▶ **DATASET ROWS**
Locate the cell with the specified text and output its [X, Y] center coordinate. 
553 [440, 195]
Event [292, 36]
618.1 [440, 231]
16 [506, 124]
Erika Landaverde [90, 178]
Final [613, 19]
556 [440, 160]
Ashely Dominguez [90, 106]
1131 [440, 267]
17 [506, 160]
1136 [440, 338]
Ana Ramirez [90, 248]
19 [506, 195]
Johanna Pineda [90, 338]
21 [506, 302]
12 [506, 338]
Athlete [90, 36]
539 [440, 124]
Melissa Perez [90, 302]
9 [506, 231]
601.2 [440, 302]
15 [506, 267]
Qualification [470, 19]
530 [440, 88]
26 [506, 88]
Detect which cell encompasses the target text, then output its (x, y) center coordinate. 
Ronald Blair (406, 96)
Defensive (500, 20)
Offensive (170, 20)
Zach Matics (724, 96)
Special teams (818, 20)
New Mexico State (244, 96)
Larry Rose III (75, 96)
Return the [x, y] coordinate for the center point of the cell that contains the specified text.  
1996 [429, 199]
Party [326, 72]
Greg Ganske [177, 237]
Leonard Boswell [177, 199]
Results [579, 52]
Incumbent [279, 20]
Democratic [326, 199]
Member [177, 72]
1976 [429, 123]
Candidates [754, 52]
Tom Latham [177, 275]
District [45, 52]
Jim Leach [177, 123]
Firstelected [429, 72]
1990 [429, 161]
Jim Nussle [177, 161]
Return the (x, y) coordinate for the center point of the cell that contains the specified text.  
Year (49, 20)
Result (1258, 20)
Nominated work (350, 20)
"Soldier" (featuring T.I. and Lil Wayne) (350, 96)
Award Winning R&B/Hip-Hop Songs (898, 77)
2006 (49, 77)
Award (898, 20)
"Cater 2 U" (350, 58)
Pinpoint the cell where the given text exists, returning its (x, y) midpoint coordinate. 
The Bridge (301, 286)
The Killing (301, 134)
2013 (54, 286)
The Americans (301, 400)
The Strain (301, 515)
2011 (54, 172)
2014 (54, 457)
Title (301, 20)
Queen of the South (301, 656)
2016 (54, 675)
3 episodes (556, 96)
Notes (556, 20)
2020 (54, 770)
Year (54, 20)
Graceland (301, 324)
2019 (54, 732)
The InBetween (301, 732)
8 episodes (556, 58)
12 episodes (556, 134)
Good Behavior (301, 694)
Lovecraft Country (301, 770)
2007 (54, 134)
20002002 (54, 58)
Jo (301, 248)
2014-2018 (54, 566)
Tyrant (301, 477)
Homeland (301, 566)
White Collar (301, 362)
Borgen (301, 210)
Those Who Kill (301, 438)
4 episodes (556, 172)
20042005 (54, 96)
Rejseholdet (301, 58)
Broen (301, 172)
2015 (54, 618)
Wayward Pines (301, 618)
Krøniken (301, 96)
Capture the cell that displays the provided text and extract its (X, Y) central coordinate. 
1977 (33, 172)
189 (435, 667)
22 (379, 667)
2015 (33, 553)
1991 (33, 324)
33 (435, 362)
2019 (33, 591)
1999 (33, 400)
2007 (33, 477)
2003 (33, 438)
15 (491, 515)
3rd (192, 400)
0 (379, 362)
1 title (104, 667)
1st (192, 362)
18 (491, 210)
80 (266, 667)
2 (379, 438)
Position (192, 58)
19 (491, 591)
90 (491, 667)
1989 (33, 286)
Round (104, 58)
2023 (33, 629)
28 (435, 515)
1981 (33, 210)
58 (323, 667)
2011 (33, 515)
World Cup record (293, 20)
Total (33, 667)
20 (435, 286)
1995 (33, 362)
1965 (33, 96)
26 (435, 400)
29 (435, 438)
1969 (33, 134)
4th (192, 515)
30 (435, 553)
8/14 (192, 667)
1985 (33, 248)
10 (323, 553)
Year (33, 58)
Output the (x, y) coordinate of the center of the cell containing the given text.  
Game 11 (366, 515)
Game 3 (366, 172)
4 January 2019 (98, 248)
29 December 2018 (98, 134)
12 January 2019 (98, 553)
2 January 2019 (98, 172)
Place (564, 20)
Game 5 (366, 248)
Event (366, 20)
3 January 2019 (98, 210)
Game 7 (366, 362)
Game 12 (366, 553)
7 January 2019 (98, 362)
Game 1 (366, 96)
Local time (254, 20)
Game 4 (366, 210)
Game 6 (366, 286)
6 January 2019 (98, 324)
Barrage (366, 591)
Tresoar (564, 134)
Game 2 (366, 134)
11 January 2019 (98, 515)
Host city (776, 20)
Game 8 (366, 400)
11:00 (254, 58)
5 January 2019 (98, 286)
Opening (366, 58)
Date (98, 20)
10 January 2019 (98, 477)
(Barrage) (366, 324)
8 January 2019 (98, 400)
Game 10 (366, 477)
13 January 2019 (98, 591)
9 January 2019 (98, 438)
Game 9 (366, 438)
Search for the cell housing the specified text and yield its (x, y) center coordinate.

▶ **WHAT IS NEEDED**
Reproduce every one of the lines above, word for word and in the same order.

▶ **TASK RESPONSE**
Locate the cell with the specified text and output its [X, Y] center coordinate. 
553 [440, 195]
Event [292, 36]
618.1 [440, 231]
16 [506, 124]
Erika Landaverde [90, 178]
Final [613, 19]
556 [440, 160]
Ashely Dominguez [90, 106]
1131 [440, 267]
17 [506, 160]
1136 [440, 338]
Ana Ramirez [90, 248]
19 [506, 195]
Johanna Pineda [90, 338]
21 [506, 302]
12 [506, 338]
Athlete [90, 36]
539 [440, 124]
Melissa Perez [90, 302]
9 [506, 231]
601.2 [440, 302]
15 [506, 267]
Qualification [470, 19]
530 [440, 88]
26 [506, 88]
Detect which cell encompasses the target text, then output its (x, y) center coordinate. 
Ronald Blair (406, 96)
Defensive (500, 20)
Offensive (170, 20)
Zach Matics (724, 96)
Special teams (818, 20)
New Mexico State (244, 96)
Larry Rose III (75, 96)
Return the [x, y] coordinate for the center point of the cell that contains the specified text.  
1996 [429, 199]
Party [326, 72]
Greg Ganske [177, 237]
Leonard Boswell [177, 199]
Results [579, 52]
Incumbent [279, 20]
Democratic [326, 199]
Member [177, 72]
1976 [429, 123]
Candidates [754, 52]
Tom Latham [177, 275]
District [45, 52]
Jim Leach [177, 123]
Firstelected [429, 72]
1990 [429, 161]
Jim Nussle [177, 161]
Return the (x, y) coordinate for the center point of the cell that contains the specified text.  
Year (49, 20)
Result (1258, 20)
Nominated work (350, 20)
"Soldier" (featuring T.I. and Lil Wayne) (350, 96)
Award Winning R&B/Hip-Hop Songs (898, 77)
2006 (49, 77)
Award (898, 20)
"Cater 2 U" (350, 58)
Pinpoint the cell where the given text exists, returning its (x, y) midpoint coordinate. 
The Bridge (301, 286)
The Killing (301, 134)
2013 (54, 286)
The Americans (301, 400)
The Strain (301, 515)
2011 (54, 172)
2014 (54, 457)
Title (301, 20)
Queen of the South (301, 656)
2016 (54, 675)
3 episodes (556, 96)
Notes (556, 20)
2020 (54, 770)
Year (54, 20)
Graceland (301, 324)
2019 (54, 732)
The InBetween (301, 732)
8 episodes (556, 58)
12 episodes (556, 134)
Good Behavior (301, 694)
Lovecraft Country (301, 770)
2007 (54, 134)
20002002 (54, 58)
Jo (301, 248)
2014-2018 (54, 566)
Tyrant (301, 477)
Homeland (301, 566)
White Collar (301, 362)
Borgen (301, 210)
Those Who Kill (301, 438)
4 episodes (556, 172)
20042005 (54, 96)
Rejseholdet (301, 58)
Broen (301, 172)
2015 (54, 618)
Wayward Pines (301, 618)
Krøniken (301, 96)
Capture the cell that displays the provided text and extract its (X, Y) central coordinate. 
1977 (33, 172)
189 (435, 667)
22 (379, 667)
2015 (33, 553)
1991 (33, 324)
33 (435, 362)
2019 (33, 591)
1999 (33, 400)
2007 (33, 477)
2003 (33, 438)
15 (491, 515)
3rd (192, 400)
0 (379, 362)
1 title (104, 667)
1st (192, 362)
18 (491, 210)
80 (266, 667)
2 (379, 438)
Position (192, 58)
19 (491, 591)
90 (491, 667)
1989 (33, 286)
Round (104, 58)
2023 (33, 629)
28 (435, 515)
1981 (33, 210)
58 (323, 667)
2011 (33, 515)
World Cup record (293, 20)
Total (33, 667)
20 (435, 286)
1995 (33, 362)
1965 (33, 96)
26 (435, 400)
29 (435, 438)
1969 (33, 134)
4th (192, 515)
30 (435, 553)
8/14 (192, 667)
1985 (33, 248)
10 (323, 553)
Year (33, 58)
Output the (x, y) coordinate of the center of the cell containing the given text.  
Game 11 (366, 515)
Game 3 (366, 172)
4 January 2019 (98, 248)
29 December 2018 (98, 134)
12 January 2019 (98, 553)
2 January 2019 (98, 172)
Place (564, 20)
Game 5 (366, 248)
Event (366, 20)
3 January 2019 (98, 210)
Game 7 (366, 362)
Game 12 (366, 553)
7 January 2019 (98, 362)
Game 1 (366, 96)
Local time (254, 20)
Game 4 (366, 210)
Game 6 (366, 286)
6 January 2019 (98, 324)
Barrage (366, 591)
Tresoar (564, 134)
Game 2 (366, 134)
11 January 2019 (98, 515)
Host city (776, 20)
Game 8 (366, 400)
11:00 (254, 58)
5 January 2019 (98, 286)
Opening (366, 58)
Date (98, 20)
10 January 2019 (98, 477)
(Barrage) (366, 324)
8 January 2019 (98, 400)
Game 10 (366, 477)
13 January 2019 (98, 591)
9 January 2019 (98, 438)
Game 9 (366, 438)
Search for the cell housing the specified text and yield its (x, y) center coordinate.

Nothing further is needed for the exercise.